_Task brief_: Return each entry exactly, omitting nothing.

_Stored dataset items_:

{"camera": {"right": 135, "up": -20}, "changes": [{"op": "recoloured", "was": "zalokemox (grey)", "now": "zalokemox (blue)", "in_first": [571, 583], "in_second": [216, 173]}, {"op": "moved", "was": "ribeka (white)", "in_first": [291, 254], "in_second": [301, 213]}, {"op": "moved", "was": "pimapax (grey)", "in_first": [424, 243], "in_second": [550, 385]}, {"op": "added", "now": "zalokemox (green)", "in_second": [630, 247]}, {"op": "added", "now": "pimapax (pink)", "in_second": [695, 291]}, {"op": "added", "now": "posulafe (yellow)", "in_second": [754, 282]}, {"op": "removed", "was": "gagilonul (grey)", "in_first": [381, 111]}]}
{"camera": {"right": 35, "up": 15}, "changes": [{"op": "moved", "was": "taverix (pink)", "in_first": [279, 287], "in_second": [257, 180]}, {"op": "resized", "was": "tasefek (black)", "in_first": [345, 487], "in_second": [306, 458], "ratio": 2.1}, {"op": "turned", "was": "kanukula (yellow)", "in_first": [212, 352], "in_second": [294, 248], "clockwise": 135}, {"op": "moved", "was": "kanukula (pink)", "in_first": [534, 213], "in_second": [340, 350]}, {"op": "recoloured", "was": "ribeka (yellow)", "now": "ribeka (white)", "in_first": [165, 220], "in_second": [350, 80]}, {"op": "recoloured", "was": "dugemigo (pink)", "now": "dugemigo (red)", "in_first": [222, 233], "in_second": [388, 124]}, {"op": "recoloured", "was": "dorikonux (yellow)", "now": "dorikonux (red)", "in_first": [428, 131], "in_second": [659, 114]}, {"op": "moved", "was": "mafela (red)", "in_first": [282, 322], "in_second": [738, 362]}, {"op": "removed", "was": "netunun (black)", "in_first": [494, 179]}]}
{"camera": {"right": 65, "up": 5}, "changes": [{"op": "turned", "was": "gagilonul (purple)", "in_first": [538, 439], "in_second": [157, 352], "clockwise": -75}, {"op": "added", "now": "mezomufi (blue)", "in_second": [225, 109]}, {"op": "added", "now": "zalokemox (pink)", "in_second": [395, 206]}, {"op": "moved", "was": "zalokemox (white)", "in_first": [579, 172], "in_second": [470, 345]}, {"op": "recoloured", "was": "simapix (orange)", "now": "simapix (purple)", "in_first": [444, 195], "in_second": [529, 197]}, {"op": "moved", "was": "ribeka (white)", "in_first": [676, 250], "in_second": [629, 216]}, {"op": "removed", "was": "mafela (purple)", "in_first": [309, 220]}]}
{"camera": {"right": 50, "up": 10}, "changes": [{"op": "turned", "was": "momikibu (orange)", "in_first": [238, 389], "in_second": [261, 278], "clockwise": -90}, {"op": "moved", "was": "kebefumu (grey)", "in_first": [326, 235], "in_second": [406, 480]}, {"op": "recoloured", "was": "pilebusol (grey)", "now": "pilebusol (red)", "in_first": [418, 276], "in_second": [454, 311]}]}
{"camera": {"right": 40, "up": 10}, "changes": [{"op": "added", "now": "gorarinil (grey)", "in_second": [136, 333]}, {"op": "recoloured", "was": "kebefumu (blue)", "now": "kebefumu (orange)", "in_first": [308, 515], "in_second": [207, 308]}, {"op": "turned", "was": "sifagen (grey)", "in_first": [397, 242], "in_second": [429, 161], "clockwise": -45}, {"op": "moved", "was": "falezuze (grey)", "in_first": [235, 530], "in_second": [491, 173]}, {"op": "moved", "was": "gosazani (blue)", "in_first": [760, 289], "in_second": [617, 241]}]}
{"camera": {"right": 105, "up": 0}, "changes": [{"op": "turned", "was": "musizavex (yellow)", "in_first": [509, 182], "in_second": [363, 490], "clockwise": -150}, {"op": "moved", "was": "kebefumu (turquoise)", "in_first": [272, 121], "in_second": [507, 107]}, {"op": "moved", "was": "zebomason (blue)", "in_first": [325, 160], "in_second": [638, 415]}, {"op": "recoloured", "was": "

_The completed task_:
{"camera": {"right": 135, "up": -20}, "changes": [{"op": "recoloured", "was": "zalokemox (grey)", "now": "zalokemox (blue)", "in_first": [571, 583], "in_second": [216, 173]}, {"op": "moved", "was": "ribeka (white)", "in_first": [291, 254], "in_second": [301, 213]}, {"op": "moved", "was": "pimapax (grey)", "in_first": [424, 243], "in_second": [550, 385]}, {"op": "added", "now": "zalokemox (green)", "in_second": [630, 247]}, {"op": "added", "now": "pimapax (pink)", "in_second": [695, 291]}, {"op": "added", "now": "posulafe (yellow)", "in_second": [754, 282]}, {"op": "removed", "was": "gagilonul (grey)", "in_first": [381, 111]}]}
{"camera": {"right": 35, "up": 15}, "changes": [{"op": "moved", "was": "taverix (pink)", "in_first": [279, 287], "in_second": [257, 180]}, {"op": "resized", "was": "tasefek (black)", "in_first": [345, 487], "in_second": [306, 458], "ratio": 2.1}, {"op": "turned", "was": "kanukula (yellow)", "in_first": [212, 352], "in_second": [294, 248], "clockwise": 135}, {"op": "moved", "was": "kanukula (pink)", "in_first": [534, 213], "in_second": [340, 350]}, {"op": "recoloured", "was": "ribeka (yellow)", "now": "ribeka (white)", "in_first": [165, 220], "in_second": [350, 80]}, {"op": "recoloured", "was": "dugemigo (pink)", "now": "dugemigo (red)", "in_first": [222, 233], "in_second": [388, 124]}, {"op": "recoloured", "was": "dorikonux (yellow)", "now": "dorikonux (red)", "in_first": [428, 131], "in_second": [659, 114]}, {"op": "moved", "was": "mafela (red)", "in_first": [282, 322], "in_second": [738, 362]}, {"op": "removed", "was": "netunun (black)", "in_first": [494, 179]}]}
{"camera": {"right": 65, "up": 5}, "changes": [{"op": "turned", "was": "gagilonul (purple)", "in_first": [538, 439], "in_second": [157, 352], "clockwise": -75}, {"op": "added", "now": "mezomufi (blue)", "in_second": [225, 109]}, {"op": "added", "now": "zalokemox (pink)", "in_second": [395, 206]}, {"op": "moved", "was": "zalokemox (white)", "in_first": [579, 172], "in_second": [470, 345]}, {"op": "recoloured", "was": "simapix (orange)", "now": "simapix (purple)", "in_first": [444, 195], "in_second": [529, 197]}, {"op": "moved", "was": "ribeka (white)", "in_first": [676, 250], "in_second": [629, 216]}, {"op": "removed", "was": "mafela (purple)", "in_first": [309, 220]}]}
{"camera": {"right": 50, "up": 10}, "changes": [{"op": "turned", "was": "momikibu (orange)", "in_first": [238, 389], "in_second": [261, 278], "clockwise": -90}, {"op": "moved", "was": "kebefumu (grey)", "in_first": [326, 235], "in_second": [406, 480]}, {"op": "recoloured", "was": "pilebusol (grey)", "now": "pilebusol (red)", "in_first": [418, 276], "in_second": [454, 311]}]}
{"camera": {"right": 40, "up": 10}, "changes": [{"op": "added", "now": "gorarinil (grey)", "in_second": [136, 333]}, {"op": "recoloured", "was": "kebefumu (blue)", "now": "kebefumu (orange)", "in_first": [308, 515], "in_second": [207, 308]}, {"op": "turned", "was": "sifagen (grey)", "in_first": [397, 242], "in_second": [429, 161], "clockwise": -45}, {"op": "moved", "was": "falezuze (grey)", "in_first": [235, 530], "in_second": [491, 173]}, {"op": "moved", "was": "gosazani (blue)", "in_first": [760, 289], "in_second": [617, 241]}]}
{"camera": {"right": 105, "up": 0}, "changes": [{"op": "turned", "was": "musizavex (yellow)", "in_first": [509, 182], "in_second": [363, 490], "clockwise": -150}, {"op": "moved", "was": "kebefumu (turquoise)", "in_first": [272, 121], "in_second": [507, 107]}, {"op": "moved", "was": "zebomason (blue)", "in_first": [325, 160], "in_second": [638, 415]}, {"op": "recoloured", "was": "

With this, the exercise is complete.